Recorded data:
....

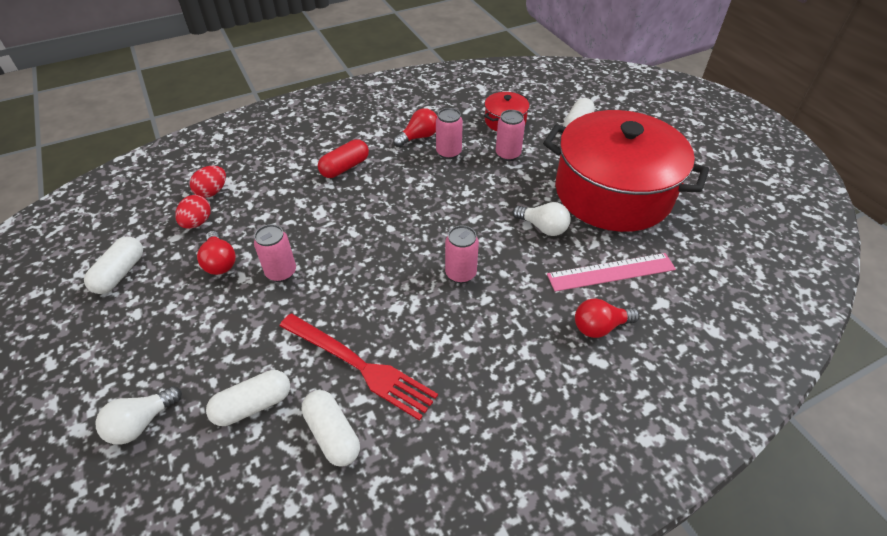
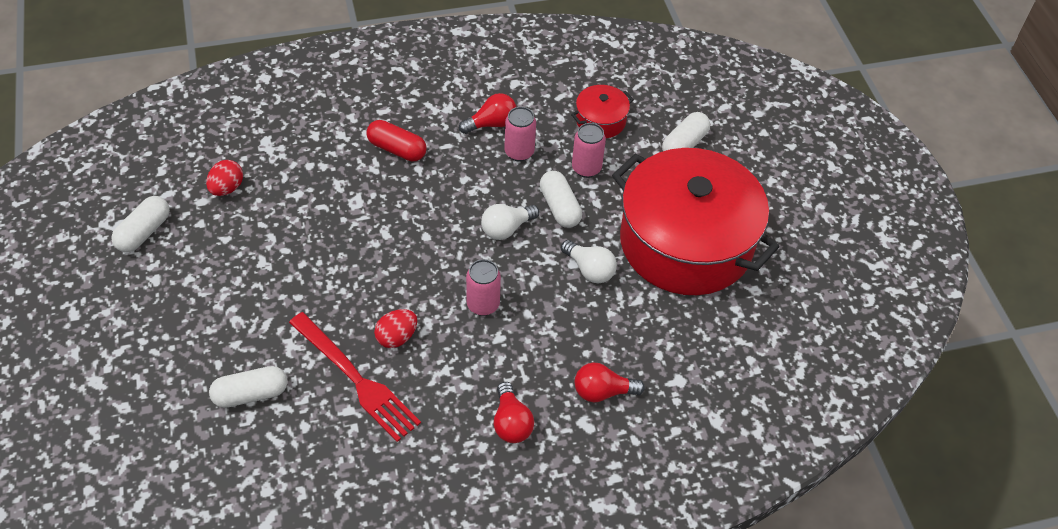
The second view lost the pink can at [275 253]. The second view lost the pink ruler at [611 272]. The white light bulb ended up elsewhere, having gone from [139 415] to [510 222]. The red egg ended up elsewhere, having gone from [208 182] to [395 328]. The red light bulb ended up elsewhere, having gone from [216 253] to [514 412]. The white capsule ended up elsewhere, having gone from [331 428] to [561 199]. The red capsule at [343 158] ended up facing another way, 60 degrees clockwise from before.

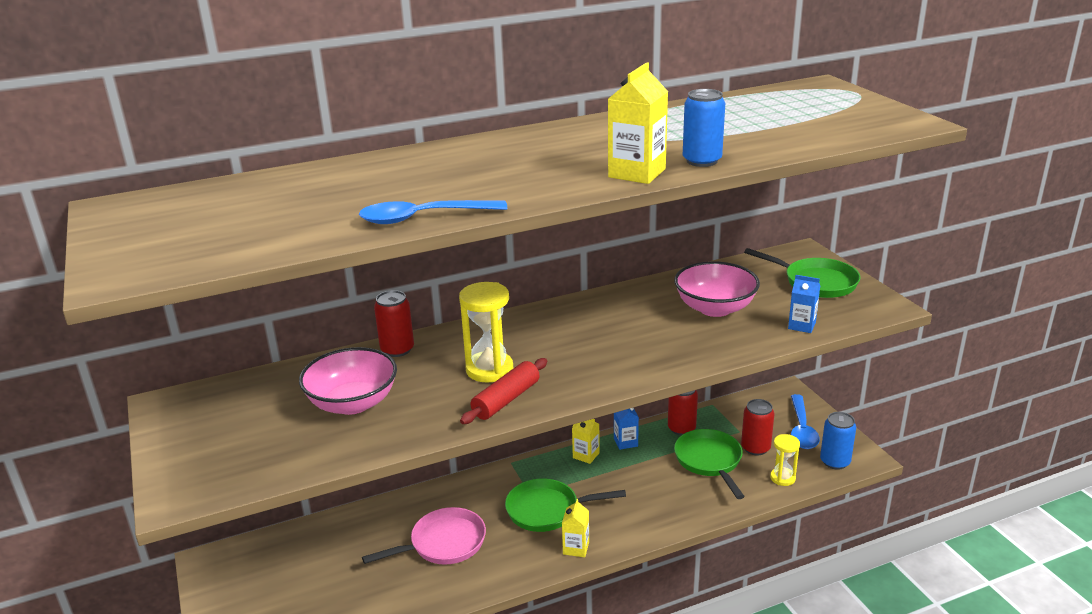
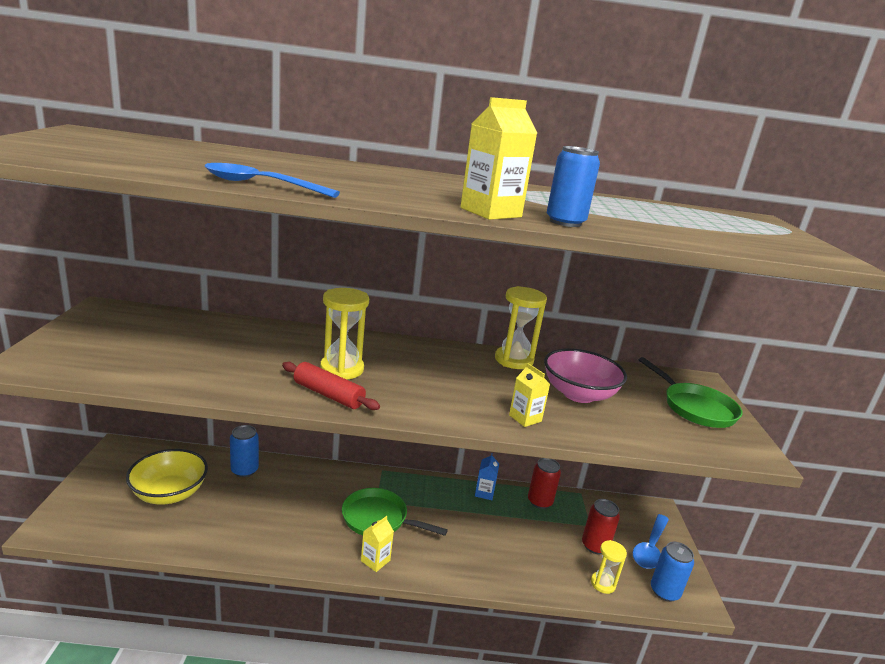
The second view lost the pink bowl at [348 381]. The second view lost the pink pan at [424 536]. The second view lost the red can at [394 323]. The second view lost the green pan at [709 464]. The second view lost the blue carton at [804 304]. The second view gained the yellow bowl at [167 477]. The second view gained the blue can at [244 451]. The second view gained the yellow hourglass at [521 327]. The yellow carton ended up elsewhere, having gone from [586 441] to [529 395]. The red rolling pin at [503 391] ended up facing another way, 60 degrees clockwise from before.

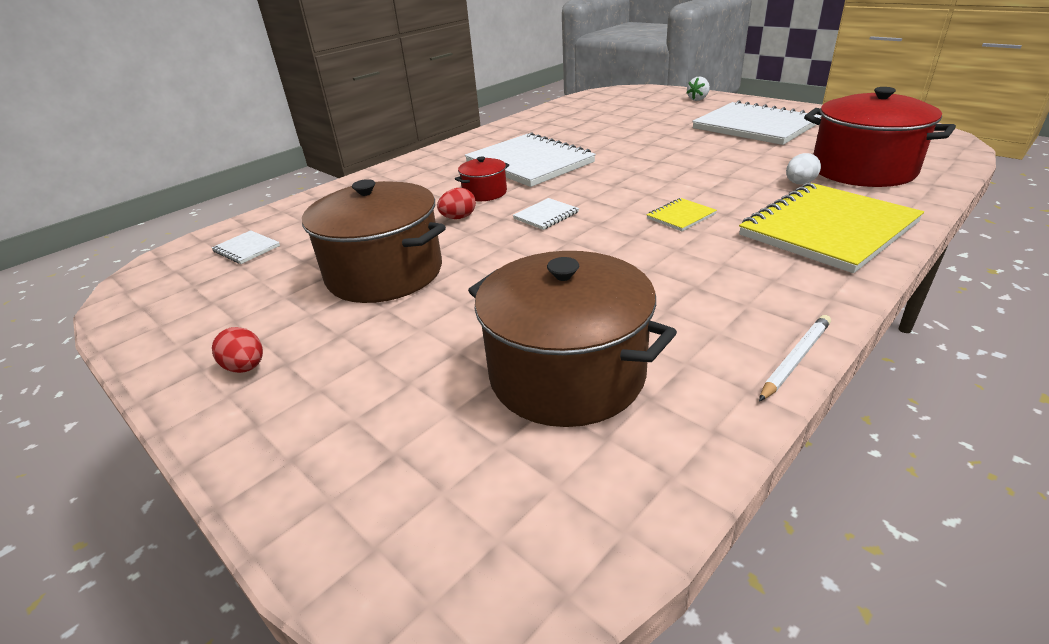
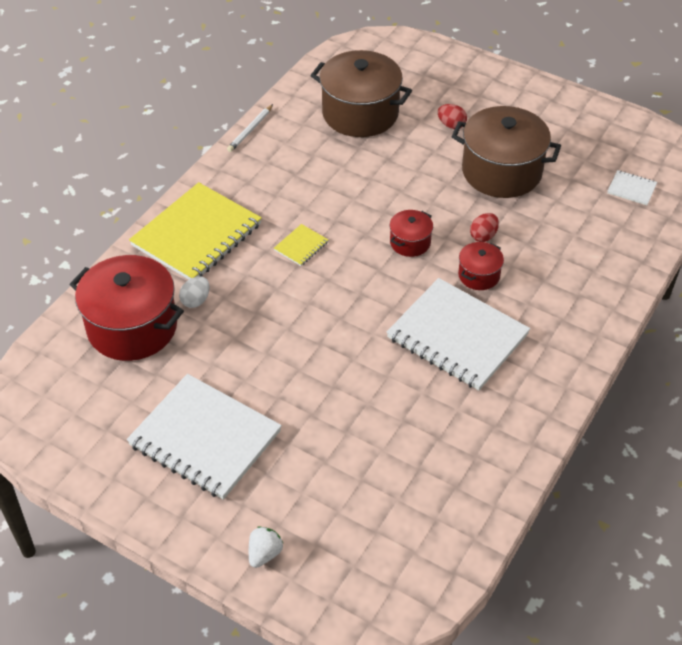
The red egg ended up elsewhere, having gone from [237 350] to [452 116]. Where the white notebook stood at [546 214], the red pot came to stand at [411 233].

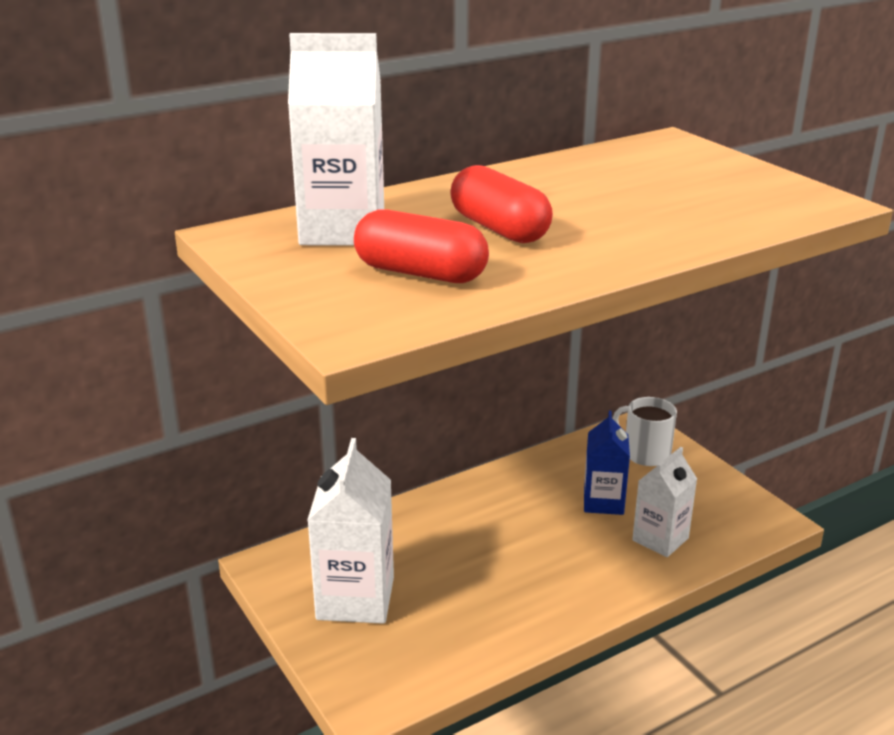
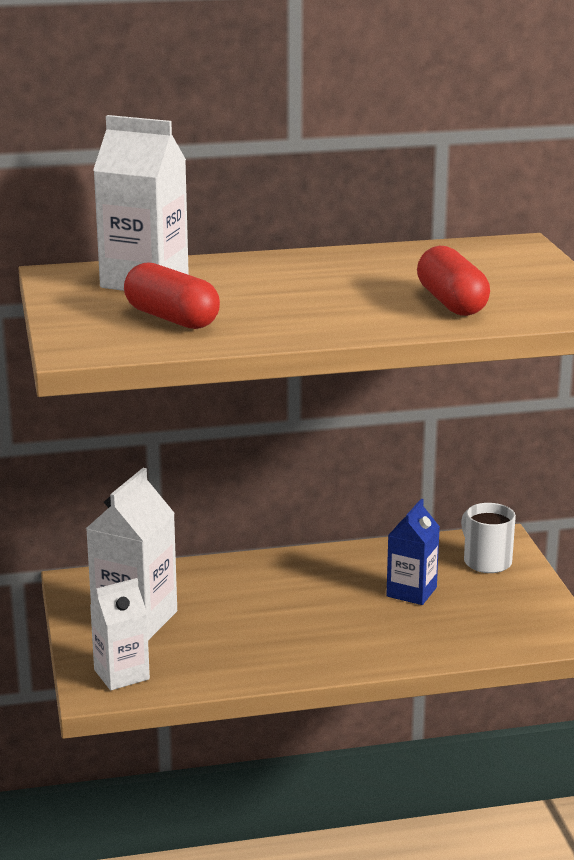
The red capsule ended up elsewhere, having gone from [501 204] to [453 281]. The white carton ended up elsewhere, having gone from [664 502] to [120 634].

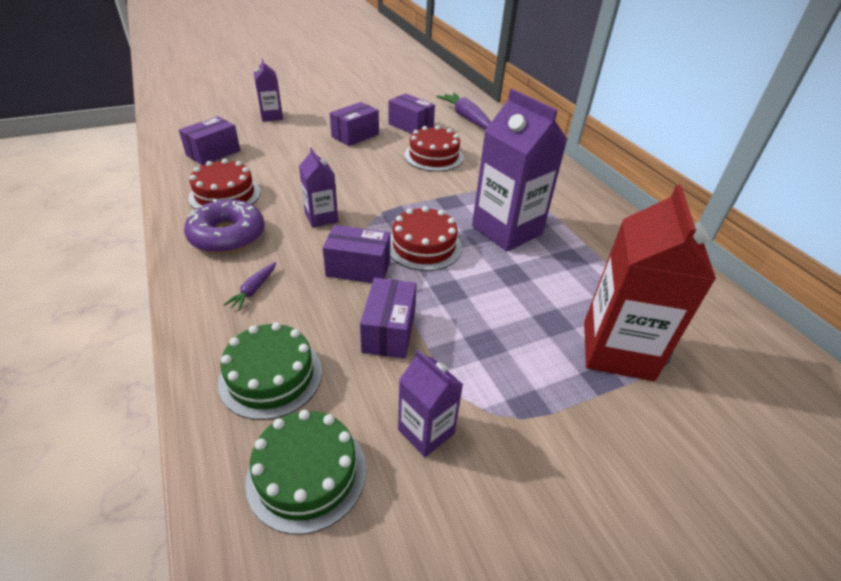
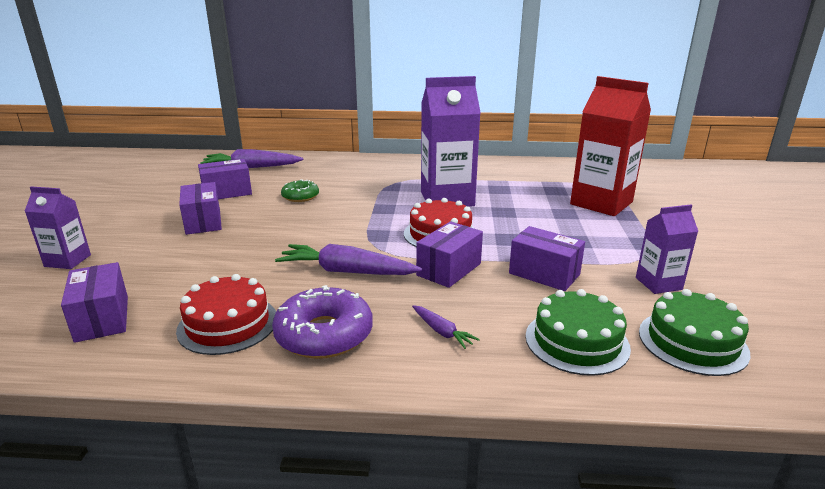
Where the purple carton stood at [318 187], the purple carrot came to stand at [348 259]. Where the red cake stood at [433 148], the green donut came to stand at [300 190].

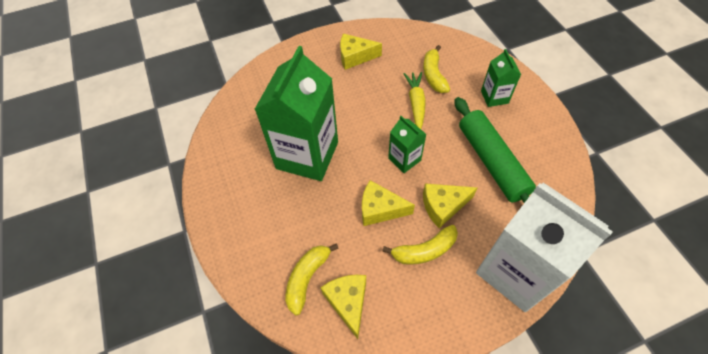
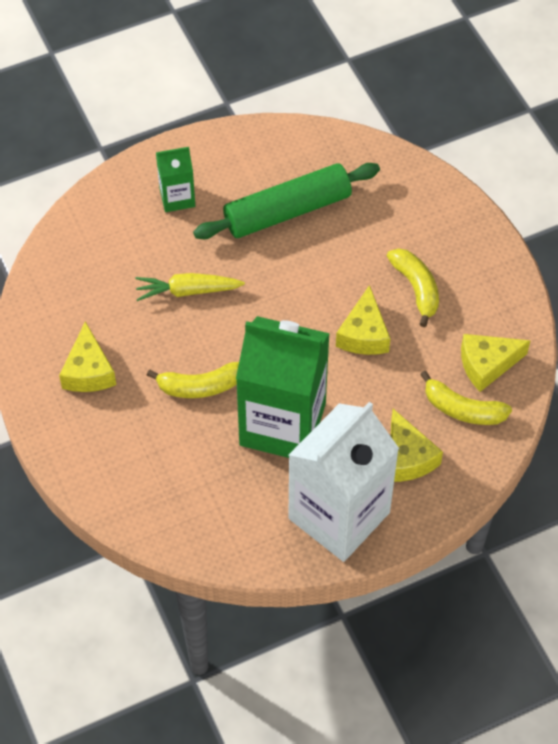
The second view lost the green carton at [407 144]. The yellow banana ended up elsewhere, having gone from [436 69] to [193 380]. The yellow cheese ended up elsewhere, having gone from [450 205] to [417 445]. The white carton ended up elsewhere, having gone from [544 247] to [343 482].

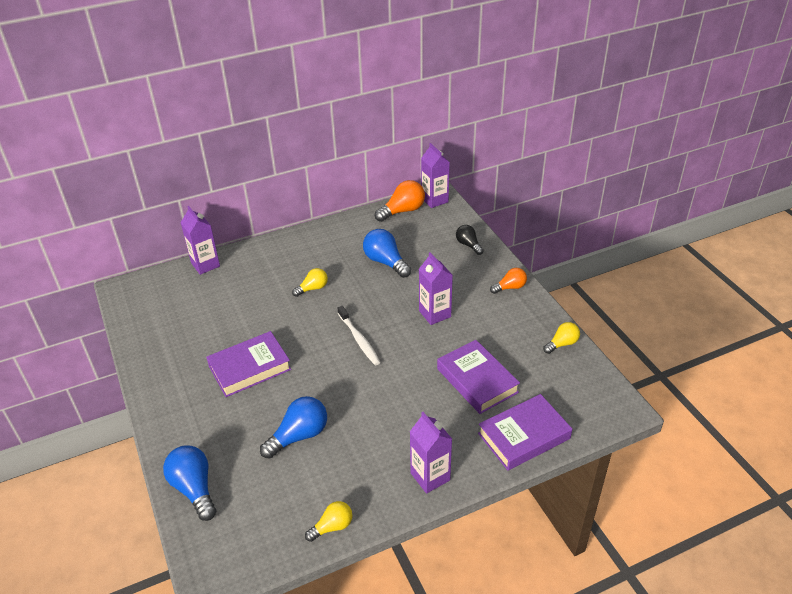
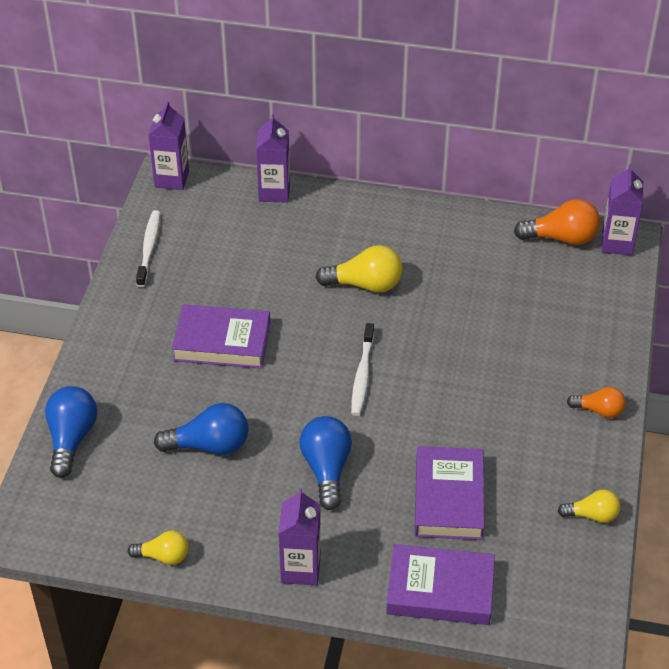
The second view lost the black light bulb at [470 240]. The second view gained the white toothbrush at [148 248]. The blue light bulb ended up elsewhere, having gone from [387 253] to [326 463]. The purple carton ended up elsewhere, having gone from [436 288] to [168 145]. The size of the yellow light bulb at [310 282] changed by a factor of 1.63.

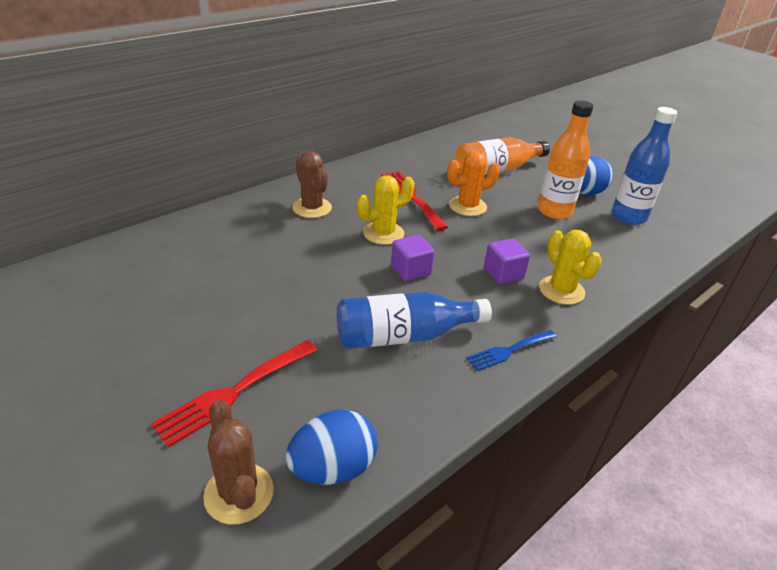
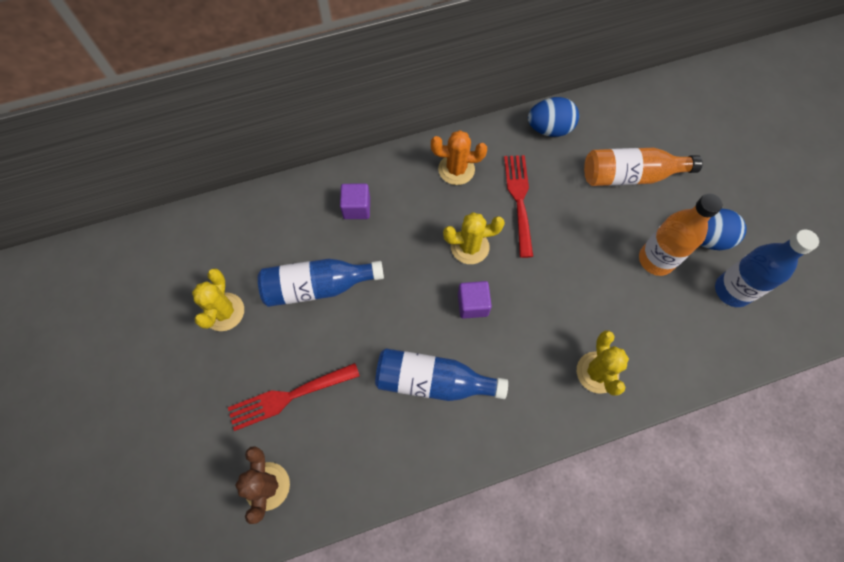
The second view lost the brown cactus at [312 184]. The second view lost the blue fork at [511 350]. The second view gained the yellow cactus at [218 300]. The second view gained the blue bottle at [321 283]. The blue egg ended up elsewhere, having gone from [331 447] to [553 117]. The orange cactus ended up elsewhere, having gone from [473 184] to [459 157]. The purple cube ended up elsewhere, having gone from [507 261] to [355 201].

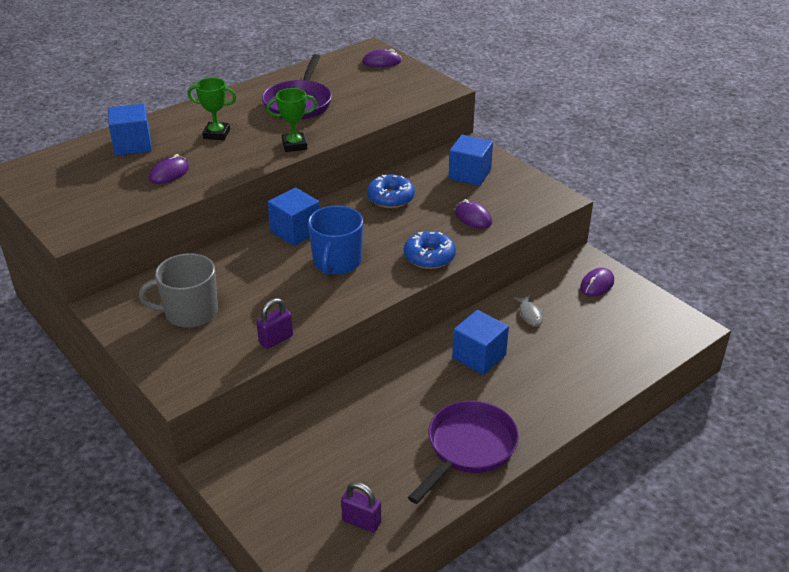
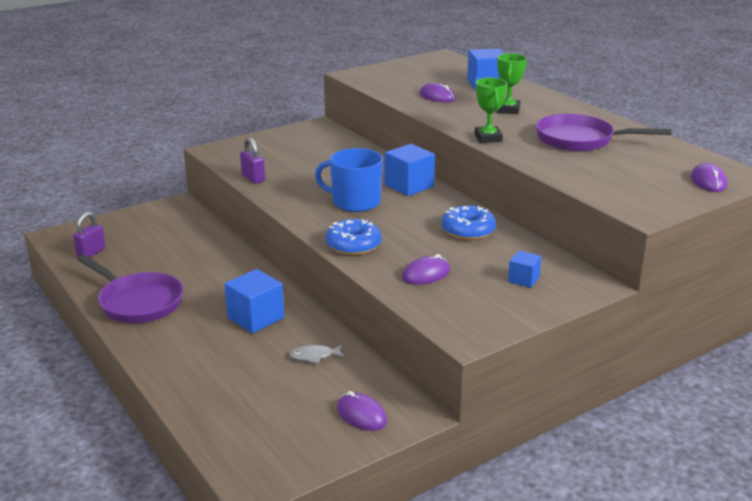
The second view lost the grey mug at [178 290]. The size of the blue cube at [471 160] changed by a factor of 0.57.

....

*Work task:* All of the entries above are to be restated word for word, minus the images.

*Exercise response:*
The second view lost the pink can at [275 253]. The second view lost the pink ruler at [611 272]. The white light bulb ended up elsewhere, having gone from [139 415] to [510 222]. The red egg ended up elsewhere, having gone from [208 182] to [395 328]. The red light bulb ended up elsewhere, having gone from [216 253] to [514 412]. The white capsule ended up elsewhere, having gone from [331 428] to [561 199]. The red capsule at [343 158] ended up facing another way, 60 degrees clockwise from before.

The second view lost the pink bowl at [348 381]. The second view lost the pink pan at [424 536]. The second view lost the red can at [394 323]. The second view lost the green pan at [709 464]. The second view lost the blue carton at [804 304]. The second view gained the yellow bowl at [167 477]. The second view gained the blue can at [244 451]. The second view gained the yellow hourglass at [521 327]. The yellow carton ended up elsewhere, having gone from [586 441] to [529 395]. The red rolling pin at [503 391] ended up facing another way, 60 degrees clockwise from before.

The red egg ended up elsewhere, having gone from [237 350] to [452 116]. Where the white notebook stood at [546 214], the red pot came to stand at [411 233].

The red capsule ended up elsewhere, having gone from [501 204] to [453 281]. The white carton ended up elsewhere, having gone from [664 502] to [120 634].

Where the purple carton stood at [318 187], the purple carrot came to stand at [348 259]. Where the red cake stood at [433 148], the green donut came to stand at [300 190].

The second view lost the green carton at [407 144]. The yellow banana ended up elsewhere, having gone from [436 69] to [193 380]. The yellow cheese ended up elsewhere, having gone from [450 205] to [417 445]. The white carton ended up elsewhere, having gone from [544 247] to [343 482].

The second view lost the black light bulb at [470 240]. The second view gained the white toothbrush at [148 248]. The blue light bulb ended up elsewhere, having gone from [387 253] to [326 463]. The purple carton ended up elsewhere, having gone from [436 288] to [168 145]. The size of the yellow light bulb at [310 282] changed by a factor of 1.63.

The second view lost the brown cactus at [312 184]. The second view lost the blue fork at [511 350]. The second view gained the yellow cactus at [218 300]. The second view gained the blue bottle at [321 283]. The blue egg ended up elsewhere, having gone from [331 447] to [553 117]. The orange cactus ended up elsewhere, having gone from [473 184] to [459 157]. The purple cube ended up elsewhere, having gone from [507 261] to [355 201].

The second view lost the grey mug at [178 290]. The size of the blue cube at [471 160] changed by a factor of 0.57.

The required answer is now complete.